Task details: Start at the line with "R102: 2.2k (N002, N003) -> 2.2k (N003, N004)" in the records below, stop at the line with "D103: LED green", and return every line in that span exactly, the two end lines included.

### The input

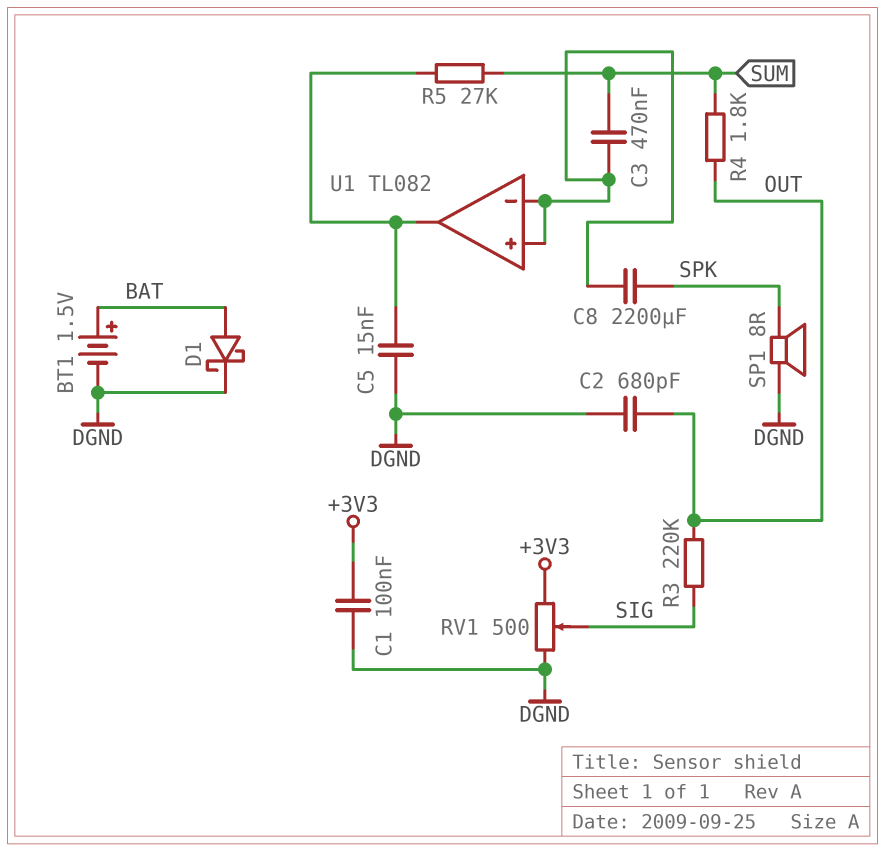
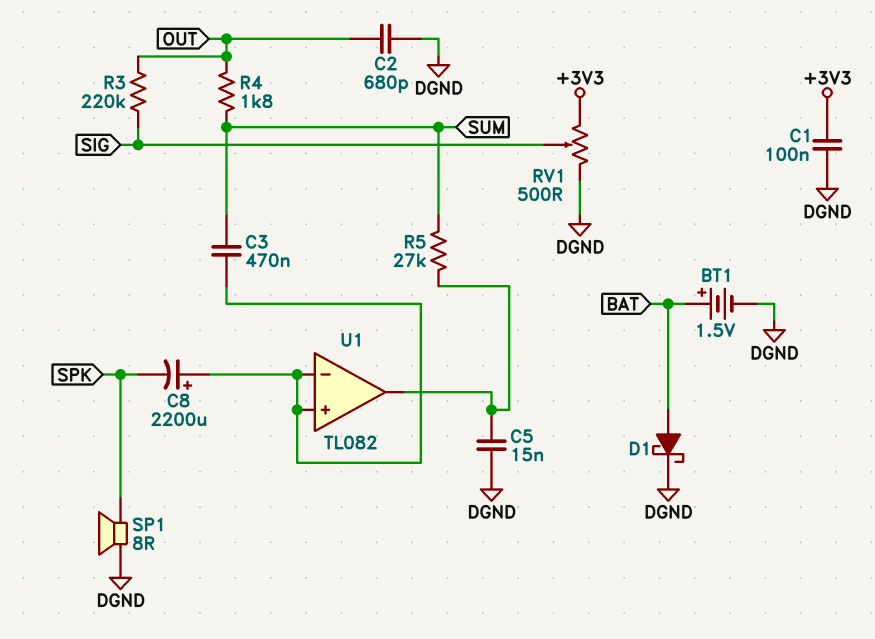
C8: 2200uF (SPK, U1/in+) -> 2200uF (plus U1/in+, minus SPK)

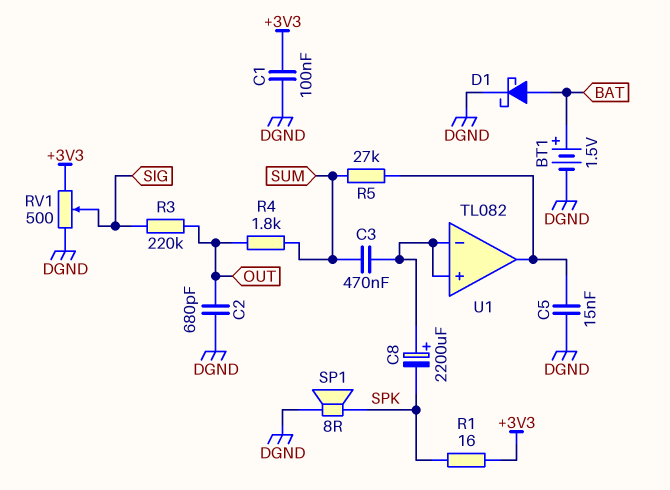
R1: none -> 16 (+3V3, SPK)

######
### The input

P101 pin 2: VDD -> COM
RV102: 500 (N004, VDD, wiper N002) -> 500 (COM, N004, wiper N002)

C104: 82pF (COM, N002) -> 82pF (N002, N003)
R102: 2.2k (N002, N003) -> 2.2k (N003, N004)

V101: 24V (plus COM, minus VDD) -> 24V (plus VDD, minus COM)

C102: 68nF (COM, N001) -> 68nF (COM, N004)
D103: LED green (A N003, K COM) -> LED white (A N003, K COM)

######
### The input

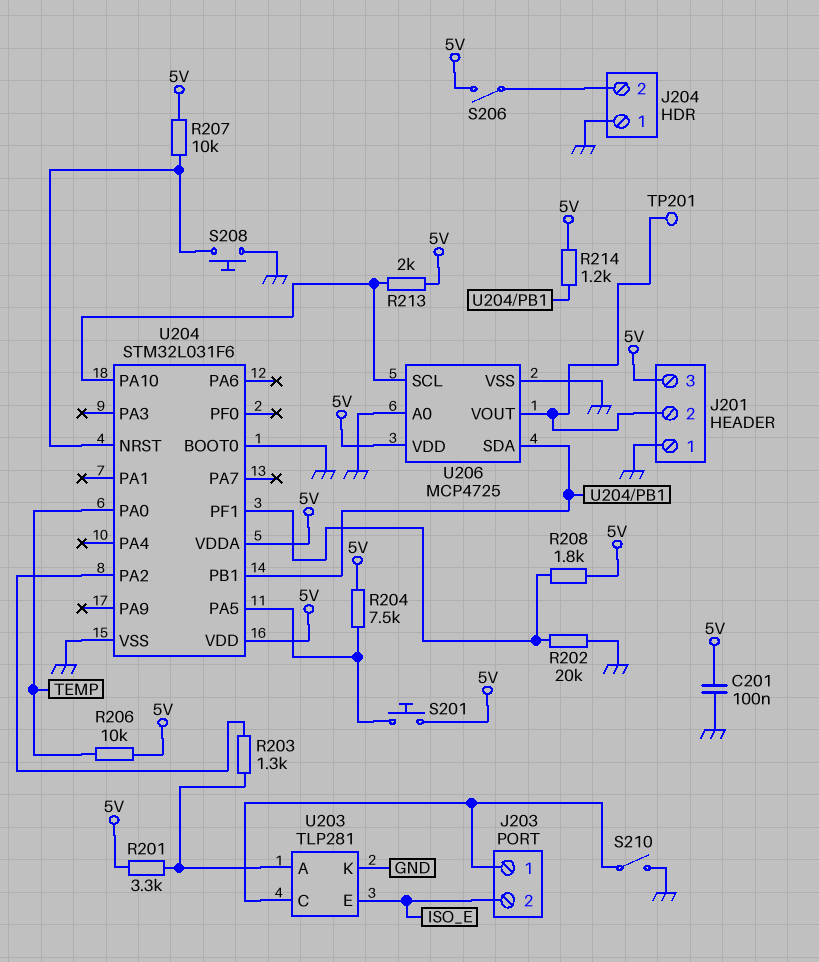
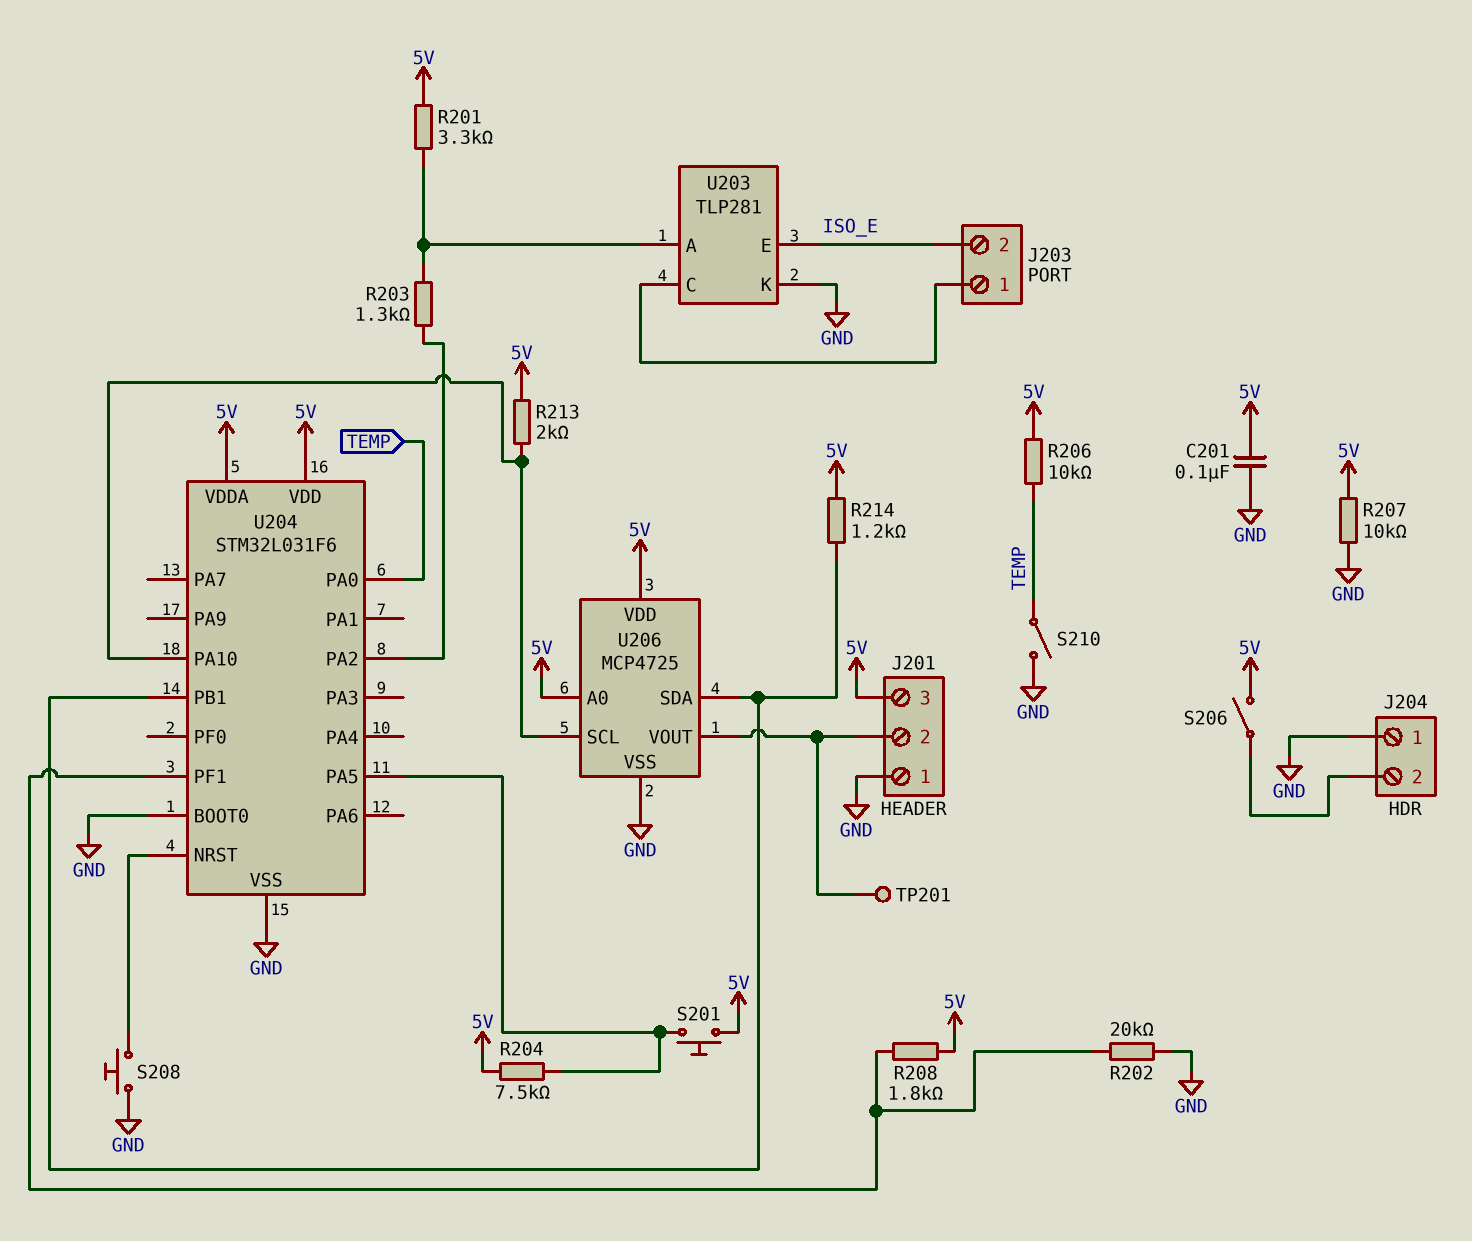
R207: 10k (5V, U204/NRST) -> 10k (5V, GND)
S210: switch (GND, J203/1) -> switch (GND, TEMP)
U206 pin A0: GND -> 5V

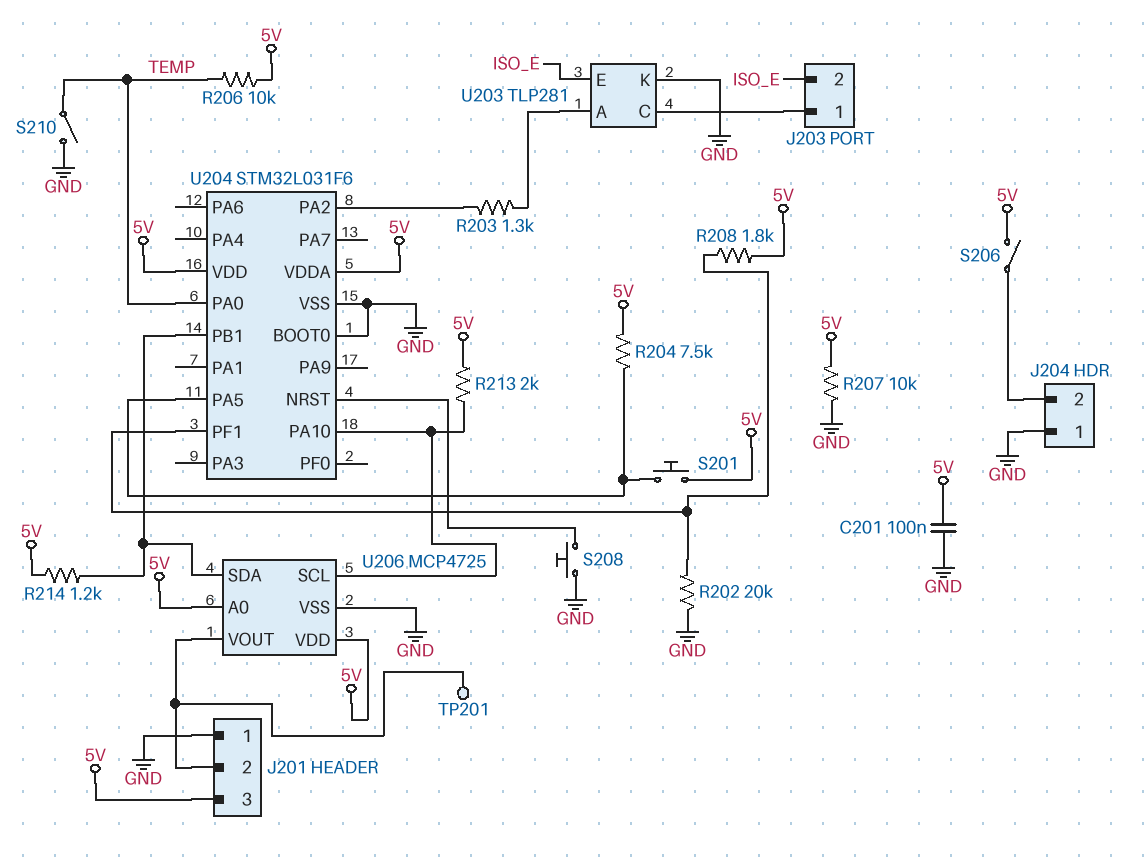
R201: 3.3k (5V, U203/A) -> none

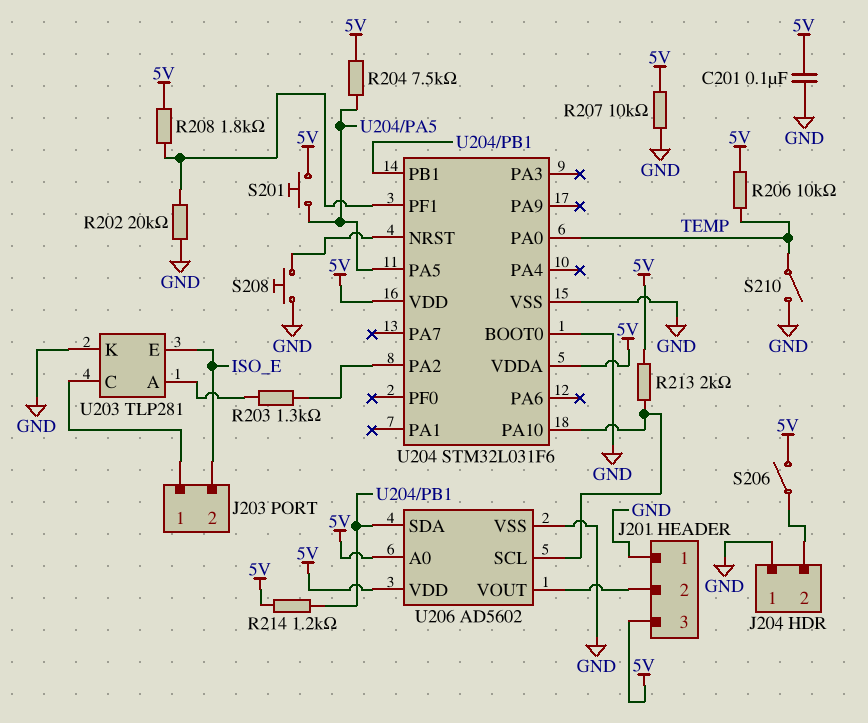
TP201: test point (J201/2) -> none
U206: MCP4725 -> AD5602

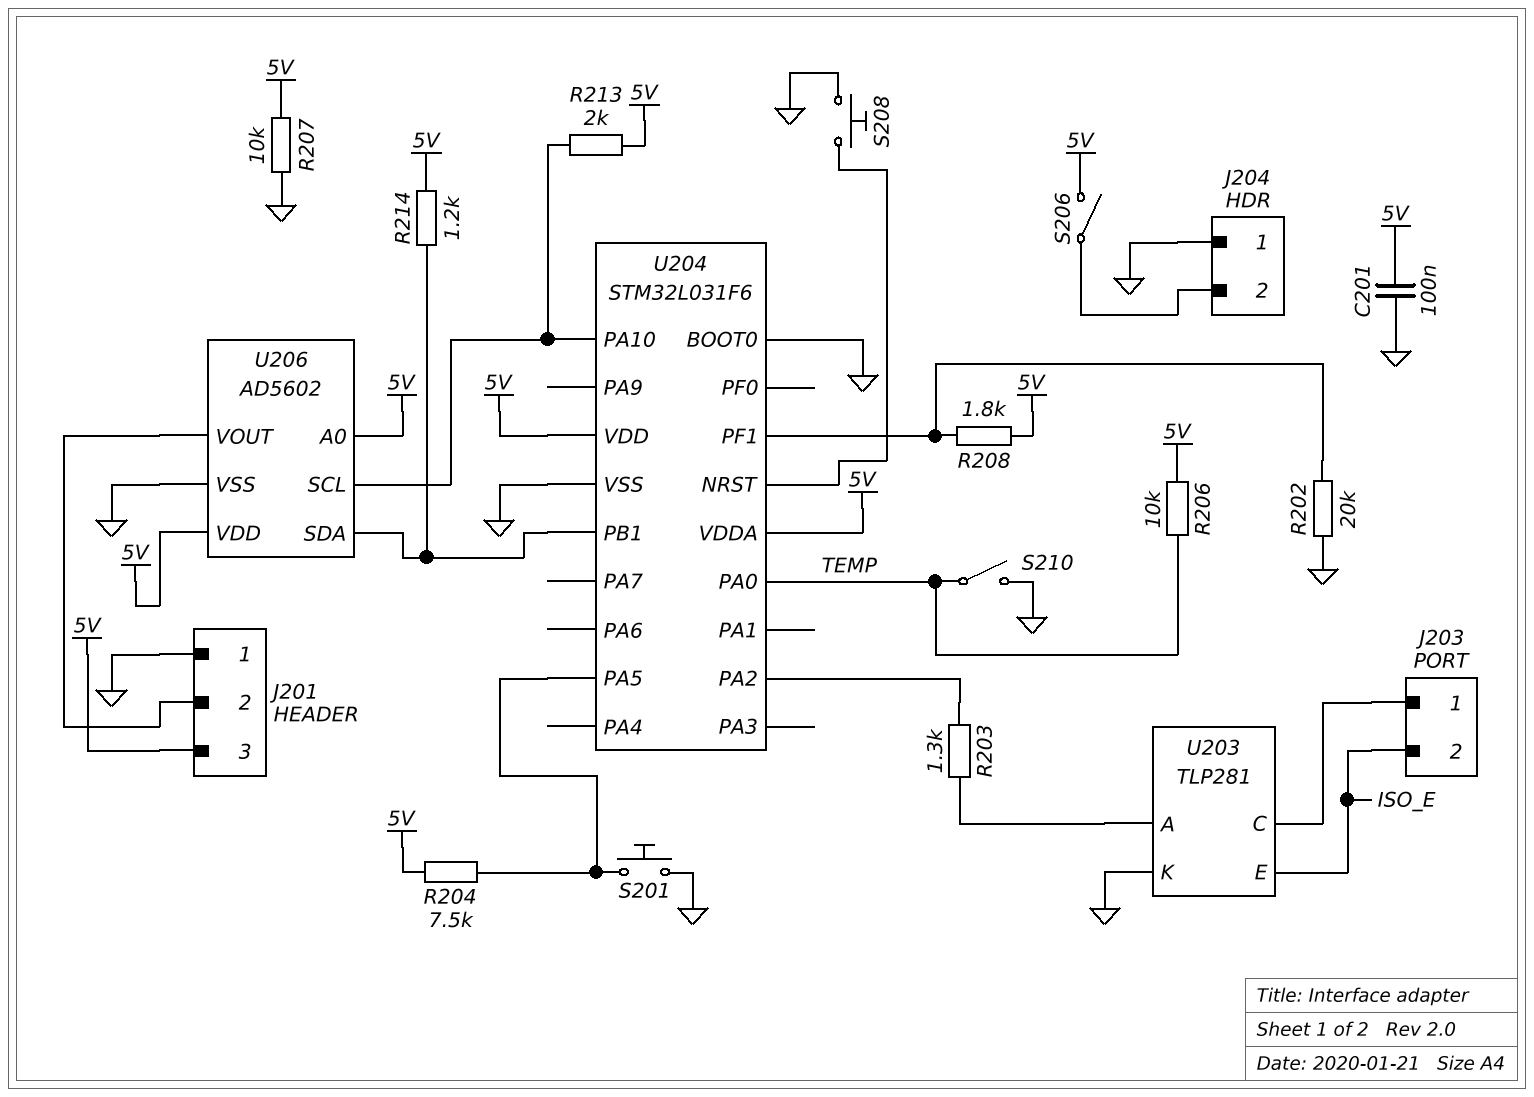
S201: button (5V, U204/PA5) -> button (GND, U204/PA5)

######

Task answer:
R102: 2.2k (N002, N003) -> 2.2k (N003, N004)

V101: 24V (plus COM, minus VDD) -> 24V (plus VDD, minus COM)

C102: 68nF (COM, N001) -> 68nF (COM, N004)
D103: LED green (A N003, K COM) -> LED white (A N003, K COM)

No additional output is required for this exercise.